**Records for the task**
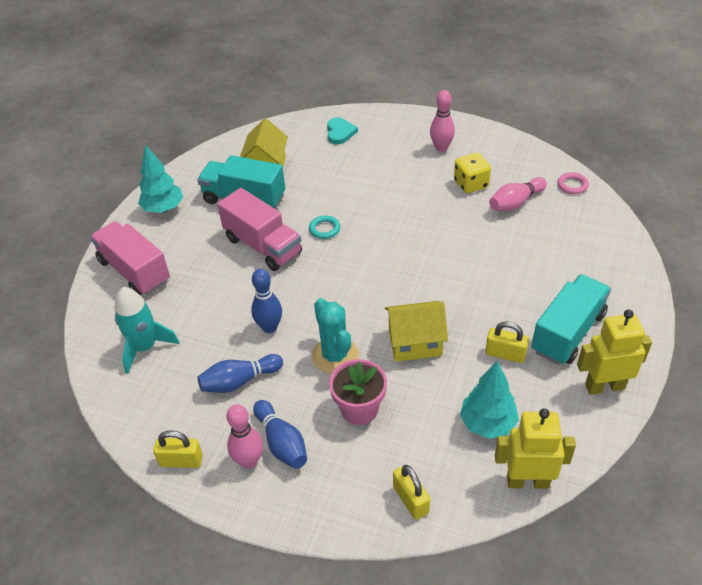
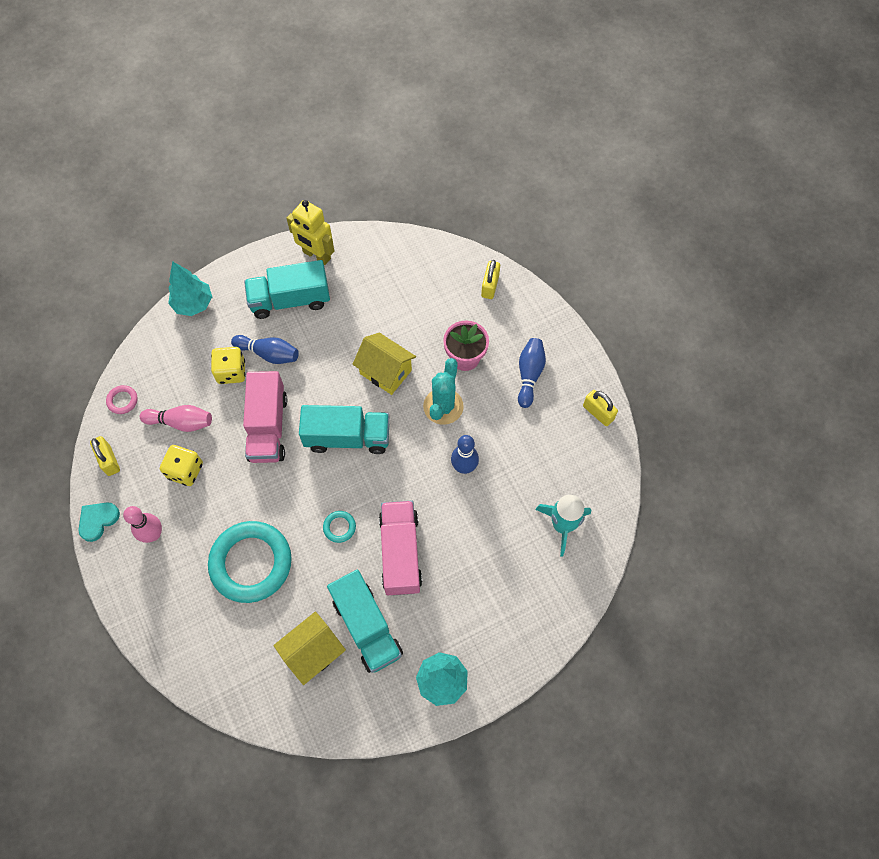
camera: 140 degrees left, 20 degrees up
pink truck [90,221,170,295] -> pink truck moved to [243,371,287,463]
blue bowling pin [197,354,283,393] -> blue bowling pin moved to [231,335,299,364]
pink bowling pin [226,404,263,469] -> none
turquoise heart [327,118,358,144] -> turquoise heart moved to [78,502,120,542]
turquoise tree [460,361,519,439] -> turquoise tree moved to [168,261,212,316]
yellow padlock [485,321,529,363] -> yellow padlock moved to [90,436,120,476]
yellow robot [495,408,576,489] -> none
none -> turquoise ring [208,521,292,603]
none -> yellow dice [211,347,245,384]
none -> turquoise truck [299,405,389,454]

---

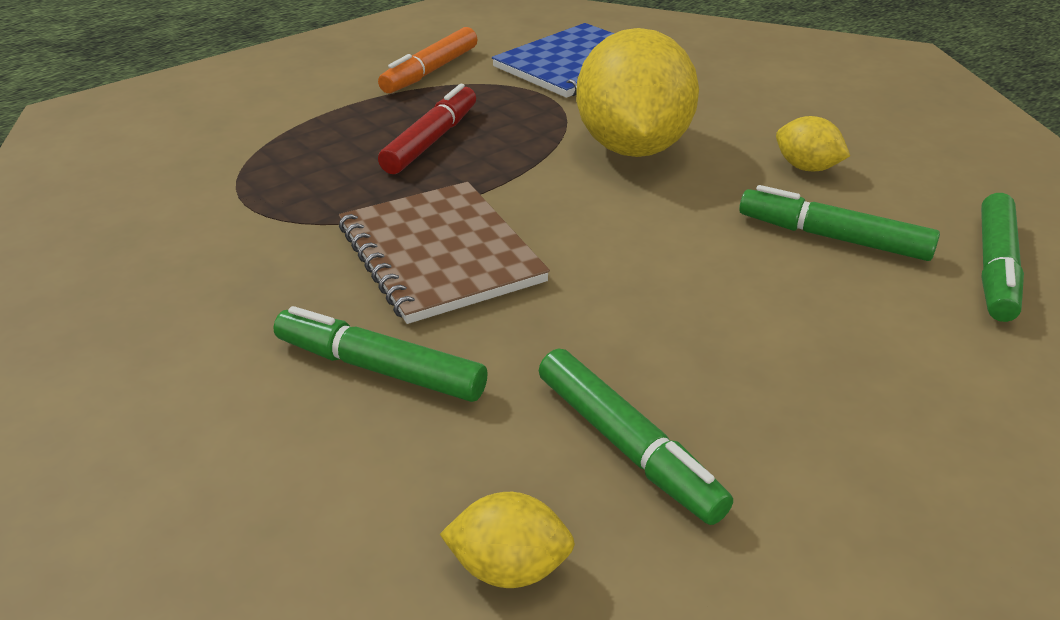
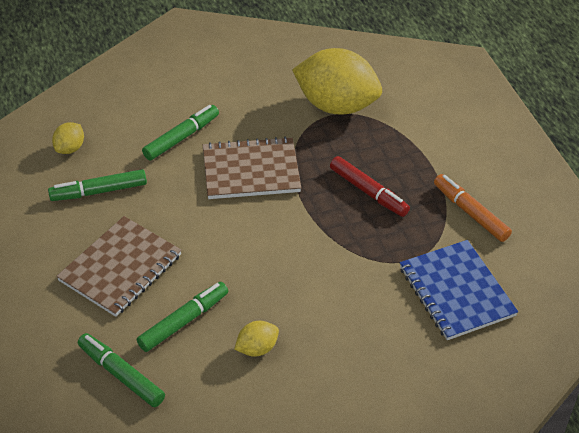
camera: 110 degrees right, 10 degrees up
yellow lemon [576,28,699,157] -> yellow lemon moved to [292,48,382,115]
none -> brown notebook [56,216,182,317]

**Assignment**
Once you find the line with "blue bowling pin [197,354,283,393]" above, print it and every line after it up to and including the line with "none -> turquoise truck [299,405,389,454]", exactly as written and nothing else.

**Written reply**
blue bowling pin [197,354,283,393] -> blue bowling pin moved to [231,335,299,364]
pink bowling pin [226,404,263,469] -> none
turquoise heart [327,118,358,144] -> turquoise heart moved to [78,502,120,542]
turquoise tree [460,361,519,439] -> turquoise tree moved to [168,261,212,316]
yellow padlock [485,321,529,363] -> yellow padlock moved to [90,436,120,476]
yellow robot [495,408,576,489] -> none
none -> turquoise ring [208,521,292,603]
none -> yellow dice [211,347,245,384]
none -> turquoise truck [299,405,389,454]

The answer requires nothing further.